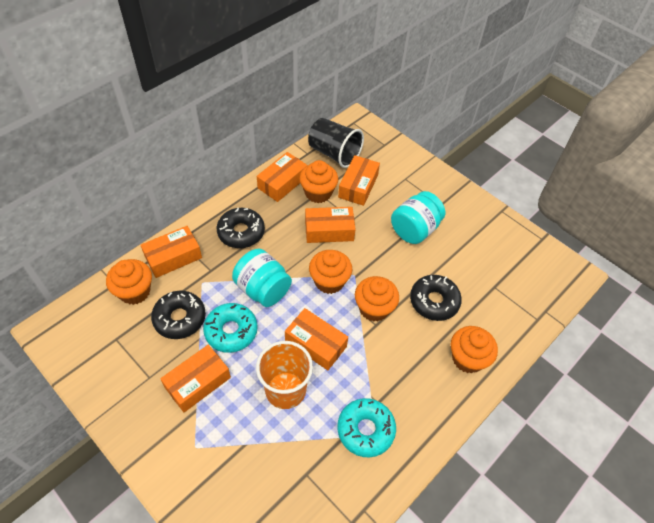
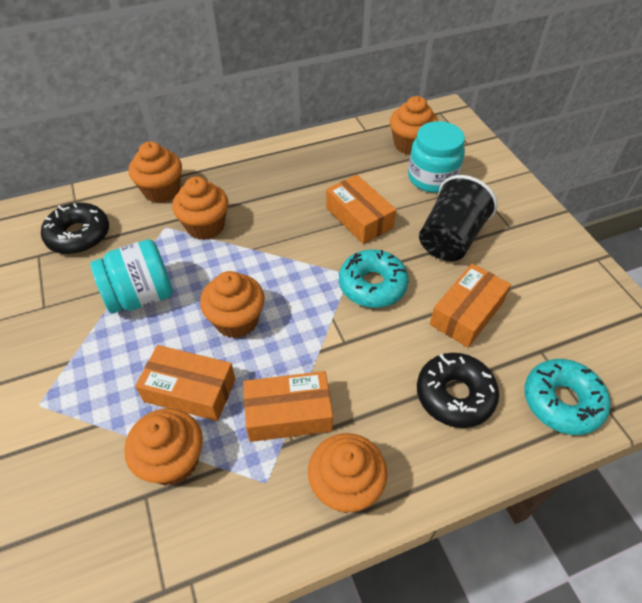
black donut: 3 -> 2
orange box: 6 -> 4
orange cup: 1 -> 0
orange cupcake: 5 -> 6

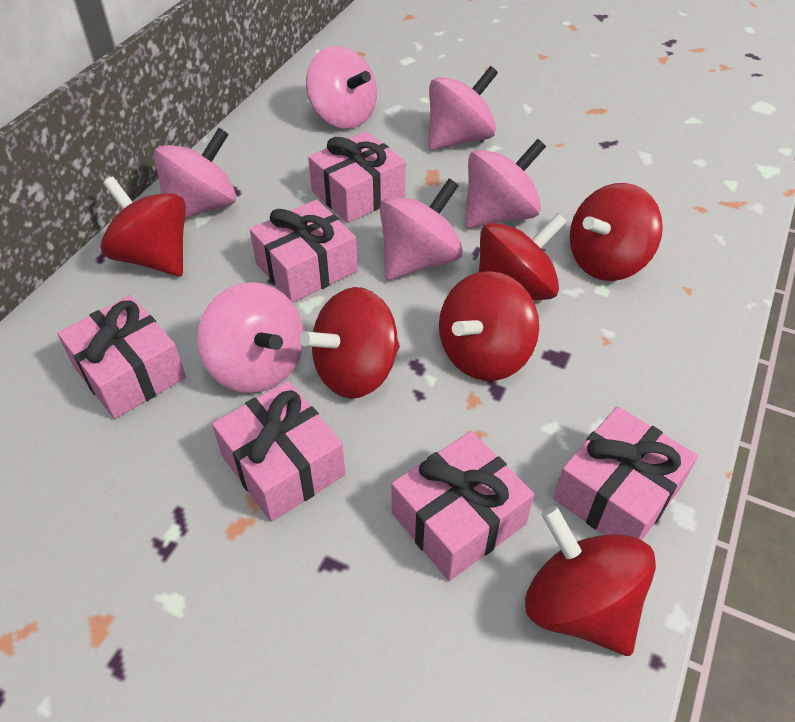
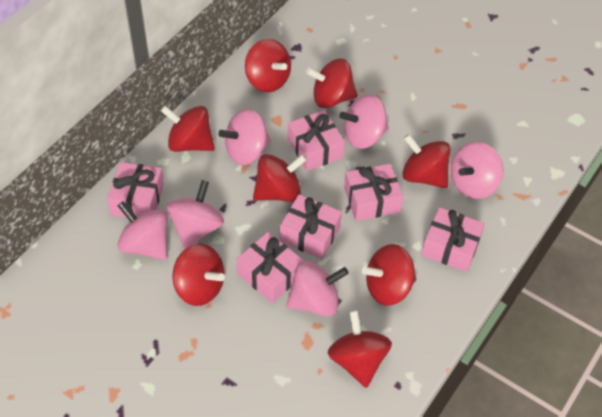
red spinning top: 6 -> 8

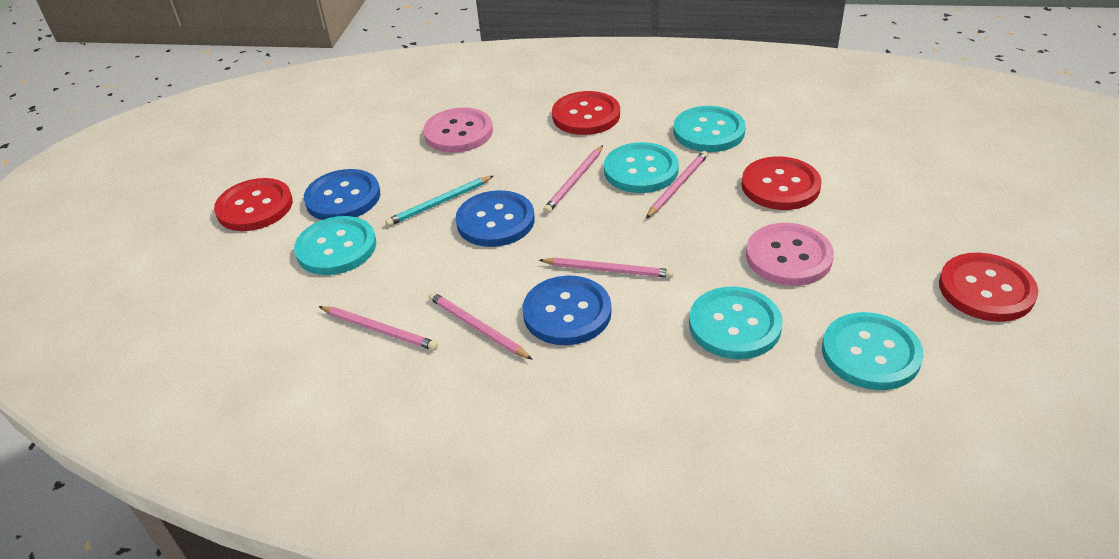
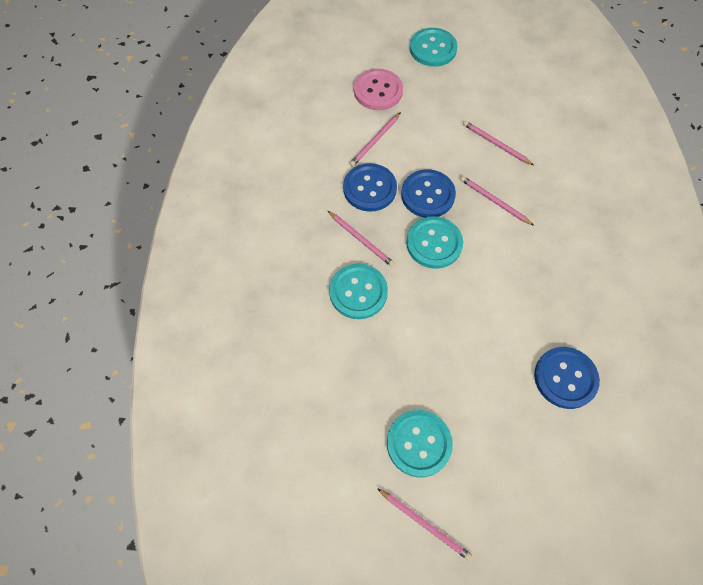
pink button: 2 -> 1
red button: 4 -> 0
turquoise button: 5 -> 4
turquoise pencil: 1 -> 0

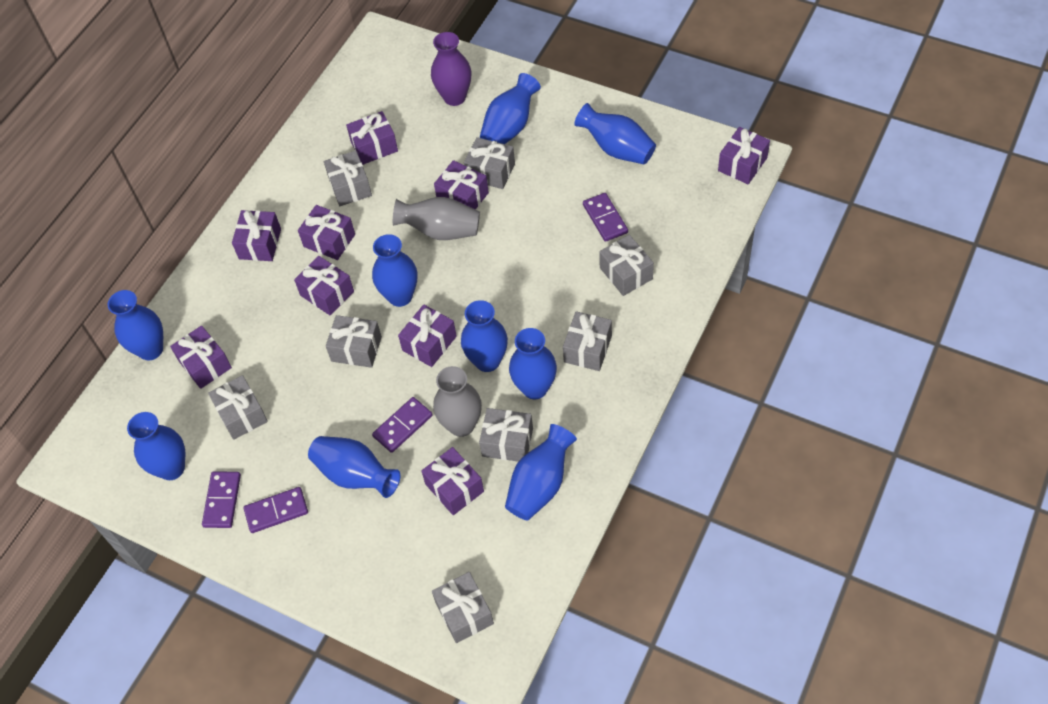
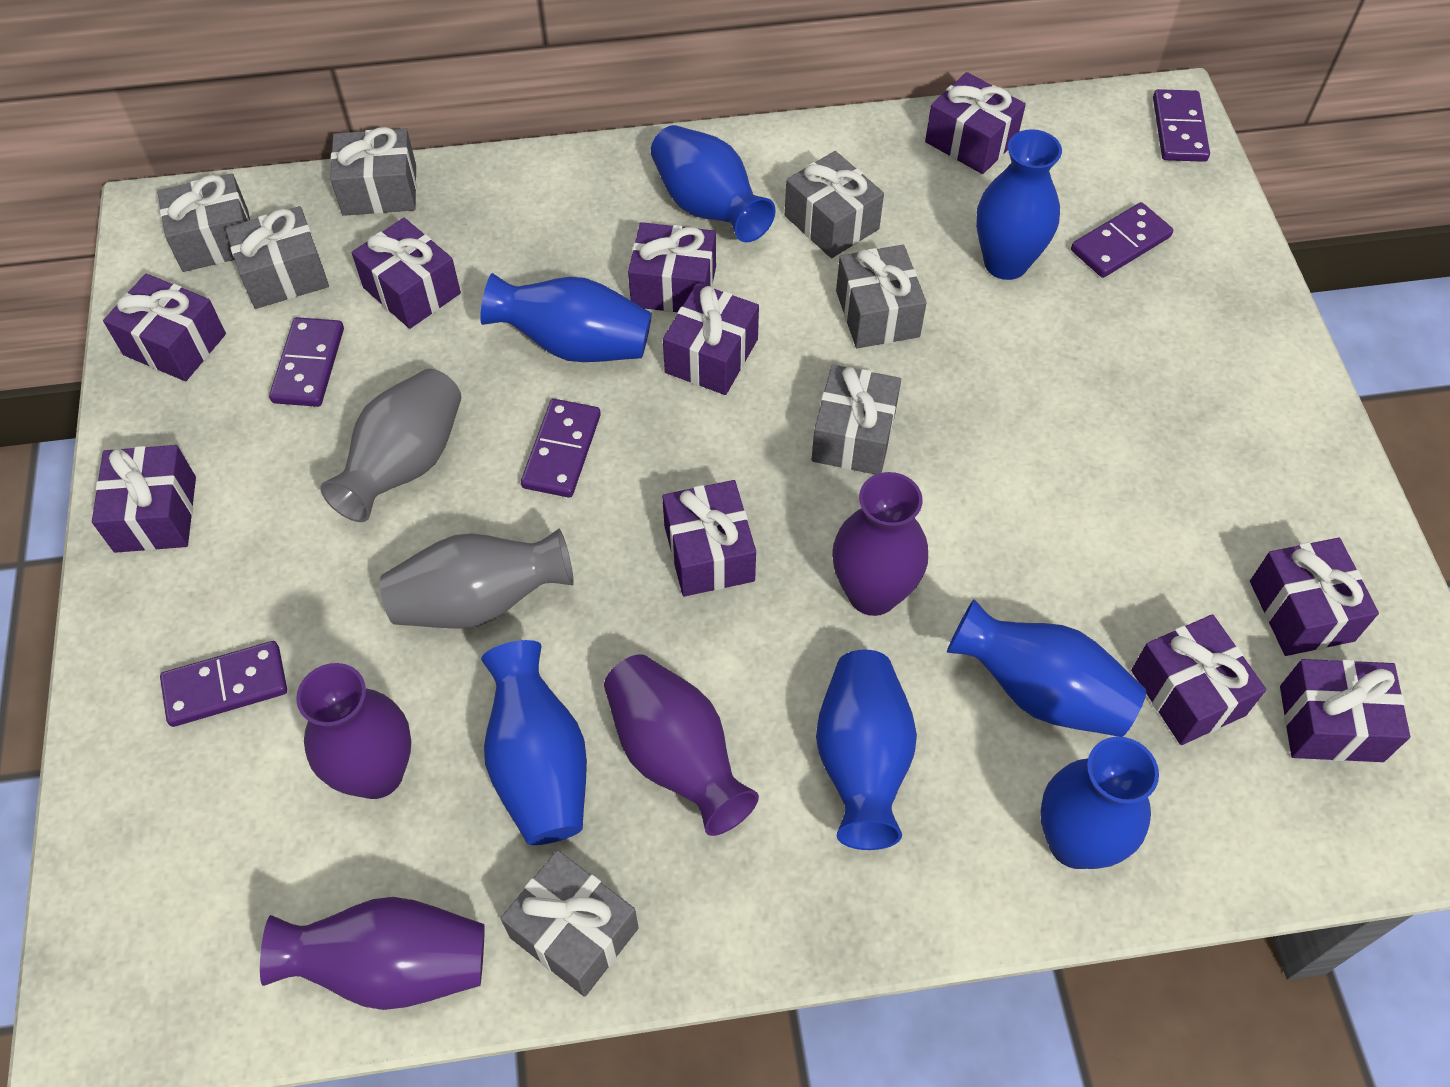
blue vase: 9 -> 7
grey gift: 8 -> 7
purple domino: 4 -> 5
purple gift: 9 -> 10
purple vase: 1 -> 4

■ **WHAT YOU ARE ASKED TO DO**:
Set out every record exactly, images excluded.

■ **SOLUTION TO THE EXERCISE**:
black donut: 3 -> 2
orange box: 6 -> 4
orange cup: 1 -> 0
orange cupcake: 5 -> 6

red spinning top: 6 -> 8

pink button: 2 -> 1
red button: 4 -> 0
turquoise button: 5 -> 4
turquoise pencil: 1 -> 0

blue vase: 9 -> 7
grey gift: 8 -> 7
purple domino: 4 -> 5
purple gift: 9 -> 10
purple vase: 1 -> 4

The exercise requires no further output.